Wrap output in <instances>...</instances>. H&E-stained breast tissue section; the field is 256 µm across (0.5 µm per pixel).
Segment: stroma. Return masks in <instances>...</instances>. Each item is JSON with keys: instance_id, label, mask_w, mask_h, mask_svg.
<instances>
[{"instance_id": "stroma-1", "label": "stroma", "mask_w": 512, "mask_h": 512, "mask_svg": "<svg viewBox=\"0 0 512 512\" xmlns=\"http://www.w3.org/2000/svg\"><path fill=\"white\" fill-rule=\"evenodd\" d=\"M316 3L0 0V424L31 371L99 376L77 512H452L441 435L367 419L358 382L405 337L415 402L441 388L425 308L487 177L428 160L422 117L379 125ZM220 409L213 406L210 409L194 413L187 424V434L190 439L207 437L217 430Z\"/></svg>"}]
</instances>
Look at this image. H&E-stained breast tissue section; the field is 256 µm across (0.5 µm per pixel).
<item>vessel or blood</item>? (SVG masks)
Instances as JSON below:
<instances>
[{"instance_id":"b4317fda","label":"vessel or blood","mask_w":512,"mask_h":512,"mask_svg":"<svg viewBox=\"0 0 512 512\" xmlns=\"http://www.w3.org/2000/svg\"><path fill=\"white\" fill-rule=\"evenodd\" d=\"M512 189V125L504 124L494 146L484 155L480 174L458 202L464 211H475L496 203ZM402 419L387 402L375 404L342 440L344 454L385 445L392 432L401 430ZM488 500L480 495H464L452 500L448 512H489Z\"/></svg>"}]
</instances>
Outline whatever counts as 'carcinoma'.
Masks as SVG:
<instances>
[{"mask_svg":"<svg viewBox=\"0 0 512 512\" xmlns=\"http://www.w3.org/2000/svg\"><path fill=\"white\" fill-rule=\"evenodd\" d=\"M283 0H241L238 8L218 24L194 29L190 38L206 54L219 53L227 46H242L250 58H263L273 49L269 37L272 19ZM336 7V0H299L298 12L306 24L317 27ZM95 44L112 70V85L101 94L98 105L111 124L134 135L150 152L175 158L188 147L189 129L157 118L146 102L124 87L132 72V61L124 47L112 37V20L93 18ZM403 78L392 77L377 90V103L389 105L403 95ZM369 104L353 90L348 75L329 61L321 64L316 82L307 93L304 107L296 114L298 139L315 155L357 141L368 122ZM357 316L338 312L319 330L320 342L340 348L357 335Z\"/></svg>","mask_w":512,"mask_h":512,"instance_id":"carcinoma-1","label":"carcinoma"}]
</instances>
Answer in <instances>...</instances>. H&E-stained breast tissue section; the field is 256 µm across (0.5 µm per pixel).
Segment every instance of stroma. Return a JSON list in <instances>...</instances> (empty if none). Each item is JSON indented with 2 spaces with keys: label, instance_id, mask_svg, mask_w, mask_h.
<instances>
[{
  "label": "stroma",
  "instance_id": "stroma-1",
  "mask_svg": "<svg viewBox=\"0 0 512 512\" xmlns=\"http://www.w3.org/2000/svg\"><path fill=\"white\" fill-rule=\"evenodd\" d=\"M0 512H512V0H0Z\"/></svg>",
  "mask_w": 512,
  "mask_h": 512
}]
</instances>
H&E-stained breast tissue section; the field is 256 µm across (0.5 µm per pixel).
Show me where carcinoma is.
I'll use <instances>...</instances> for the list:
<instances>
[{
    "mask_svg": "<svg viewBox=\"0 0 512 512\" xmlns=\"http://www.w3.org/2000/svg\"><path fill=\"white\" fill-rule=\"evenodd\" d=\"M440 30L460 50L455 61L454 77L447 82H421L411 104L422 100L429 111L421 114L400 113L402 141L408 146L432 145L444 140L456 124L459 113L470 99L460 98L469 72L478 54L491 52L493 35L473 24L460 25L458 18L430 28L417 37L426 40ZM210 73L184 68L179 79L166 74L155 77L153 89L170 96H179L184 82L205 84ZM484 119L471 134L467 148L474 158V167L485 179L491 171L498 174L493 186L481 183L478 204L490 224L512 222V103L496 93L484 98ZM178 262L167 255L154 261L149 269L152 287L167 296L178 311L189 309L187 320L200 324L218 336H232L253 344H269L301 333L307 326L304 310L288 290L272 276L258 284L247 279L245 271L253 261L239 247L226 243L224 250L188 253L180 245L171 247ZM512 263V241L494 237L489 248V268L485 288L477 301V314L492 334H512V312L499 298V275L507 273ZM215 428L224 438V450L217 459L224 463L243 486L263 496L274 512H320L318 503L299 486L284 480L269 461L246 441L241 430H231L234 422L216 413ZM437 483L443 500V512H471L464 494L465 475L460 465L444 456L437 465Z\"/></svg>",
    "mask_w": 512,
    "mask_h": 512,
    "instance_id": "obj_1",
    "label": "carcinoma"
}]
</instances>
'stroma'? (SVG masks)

=====

> _Instructions to follow_
Transcribe the full listing above without leaving anything out.

> _Solution_
Wrap output in <instances>...</instances>. H&E-stained breast tissue section; the field is 256 µm across (0.5 µm per pixel).
Segment: stroma. Return masks in <instances>...</instances>. Each item is JSON with keys: instance_id, label, mask_w, mask_h, mask_svg.
<instances>
[{"instance_id": "stroma-1", "label": "stroma", "mask_w": 512, "mask_h": 512, "mask_svg": "<svg viewBox=\"0 0 512 512\" xmlns=\"http://www.w3.org/2000/svg\"><path fill=\"white\" fill-rule=\"evenodd\" d=\"M316 3L0 0V424L31 371L99 376L77 512H452L441 435L367 419L358 382L405 337L415 402L441 388L425 308L487 177L428 160L422 117L379 125ZM220 409L213 406L210 409L194 413L187 424V434L190 439L207 437L217 430Z\"/></svg>"}]
</instances>
Look at this image. H&E-stained breast tissue section; the field is 256 µm across (0.5 µm per pixel).
<item>vessel or blood</item>? (SVG masks)
Instances as JSON below:
<instances>
[{"instance_id":"b4317fda","label":"vessel or blood","mask_w":512,"mask_h":512,"mask_svg":"<svg viewBox=\"0 0 512 512\" xmlns=\"http://www.w3.org/2000/svg\"><path fill=\"white\" fill-rule=\"evenodd\" d=\"M512 189V125L504 124L494 146L484 155L480 174L458 202L464 211H475L496 203ZM402 419L387 402L375 404L342 440L344 454L385 445L392 432L401 430ZM488 500L480 495H464L452 500L448 512H489Z\"/></svg>"}]
</instances>
Outline whatever counts as 'carcinoma'.
Masks as SVG:
<instances>
[{"mask_svg":"<svg viewBox=\"0 0 512 512\" xmlns=\"http://www.w3.org/2000/svg\"><path fill=\"white\" fill-rule=\"evenodd\" d=\"M283 0H241L238 8L218 24L194 29L190 38L206 54L219 53L227 46H242L250 58H263L273 49L269 37L272 19ZM336 7V0H299L298 12L306 24L317 27ZM95 44L112 70V85L101 94L98 105L111 124L134 135L150 152L175 158L188 147L189 129L157 118L146 102L124 87L132 72V61L124 47L112 37V20L93 18ZM403 78L392 77L377 90V103L389 105L403 95ZM369 104L353 90L348 75L329 61L321 64L316 82L307 93L304 107L296 114L298 139L315 155L357 141L368 122ZM357 316L338 312L319 330L320 342L340 348L357 335Z\"/></svg>","mask_w":512,"mask_h":512,"instance_id":"carcinoma-1","label":"carcinoma"}]
</instances>
Answer in <instances>...</instances>. H&E-stained breast tissue section; the field is 256 µm across (0.5 µm per pixel).
Segment every instance of stroma. Return a JSON list in <instances>...</instances> (empty if none). Each item is JSON indented with 2 spaces with keys: label, instance_id, mask_svg, mask_w, mask_h.
<instances>
[{
  "label": "stroma",
  "instance_id": "stroma-1",
  "mask_svg": "<svg viewBox=\"0 0 512 512\" xmlns=\"http://www.w3.org/2000/svg\"><path fill=\"white\" fill-rule=\"evenodd\" d=\"M0 512H512V0H0Z\"/></svg>",
  "mask_w": 512,
  "mask_h": 512
}]
</instances>
H&E-stained breast tissue section; the field is 256 µm across (0.5 µm per pixel).
Show me where carcinoma is.
I'll use <instances>...</instances> for the list:
<instances>
[{
    "mask_svg": "<svg viewBox=\"0 0 512 512\" xmlns=\"http://www.w3.org/2000/svg\"><path fill=\"white\" fill-rule=\"evenodd\" d=\"M440 30L460 50L455 61L454 77L447 82H421L411 104L422 100L429 111L421 114L400 113L402 141L408 146L432 145L444 140L456 124L459 113L470 99L460 98L469 72L478 54L491 52L493 35L473 24L460 25L458 18L430 28L417 37L426 40ZM210 73L184 68L179 79L166 74L155 77L153 89L170 96H179L184 82L205 84ZM484 119L471 134L467 148L474 158V167L485 179L491 171L498 174L493 186L481 183L478 204L490 224L512 222V103L496 93L484 98ZM178 262L167 255L154 261L149 269L152 287L167 296L178 311L189 309L187 320L200 324L218 336H232L253 344H269L301 333L307 326L304 310L288 290L272 276L258 284L247 279L245 271L253 261L239 247L226 243L224 250L188 253L180 245L171 247ZM512 263V241L494 237L489 248V268L485 288L477 301V314L492 334H512V312L499 298V275L507 273ZM215 428L224 438V450L217 459L224 463L243 486L263 496L274 512H320L318 503L299 486L284 480L269 461L246 441L241 430H231L234 422L216 413ZM437 483L443 500V512H471L464 494L465 475L460 465L444 456L437 465Z\"/></svg>",
    "mask_w": 512,
    "mask_h": 512,
    "instance_id": "obj_1",
    "label": "carcinoma"
}]
</instances>
'stroma'? (SVG masks)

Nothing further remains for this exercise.